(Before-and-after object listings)
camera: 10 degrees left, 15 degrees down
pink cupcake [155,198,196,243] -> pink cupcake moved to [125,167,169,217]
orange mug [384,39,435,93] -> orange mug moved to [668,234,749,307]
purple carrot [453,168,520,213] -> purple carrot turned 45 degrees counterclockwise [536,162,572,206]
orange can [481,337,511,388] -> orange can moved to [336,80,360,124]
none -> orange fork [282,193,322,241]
* * *
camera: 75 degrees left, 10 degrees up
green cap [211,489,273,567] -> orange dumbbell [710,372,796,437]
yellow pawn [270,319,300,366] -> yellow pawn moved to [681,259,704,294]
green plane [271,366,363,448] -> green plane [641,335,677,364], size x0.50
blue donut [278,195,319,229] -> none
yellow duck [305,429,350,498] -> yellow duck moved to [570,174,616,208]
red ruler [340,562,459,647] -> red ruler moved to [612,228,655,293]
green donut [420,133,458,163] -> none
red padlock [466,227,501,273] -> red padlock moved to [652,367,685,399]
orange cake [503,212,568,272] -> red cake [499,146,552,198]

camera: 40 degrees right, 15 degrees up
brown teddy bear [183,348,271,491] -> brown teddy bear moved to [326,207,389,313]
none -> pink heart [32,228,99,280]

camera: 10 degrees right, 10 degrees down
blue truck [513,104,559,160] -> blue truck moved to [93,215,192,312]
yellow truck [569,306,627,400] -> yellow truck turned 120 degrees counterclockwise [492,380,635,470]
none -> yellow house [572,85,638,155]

▶ **Exercise directions**
From the entries above, restate word for word the lines from the line containing "blue truck [513,104,559,160]" to the line containing "none -> yellow house [572,85,638,155]", both ends included, and nothing more.

▶ **Exercise solution**
blue truck [513,104,559,160] -> blue truck moved to [93,215,192,312]
yellow truck [569,306,627,400] -> yellow truck turned 120 degrees counterclockwise [492,380,635,470]
none -> yellow house [572,85,638,155]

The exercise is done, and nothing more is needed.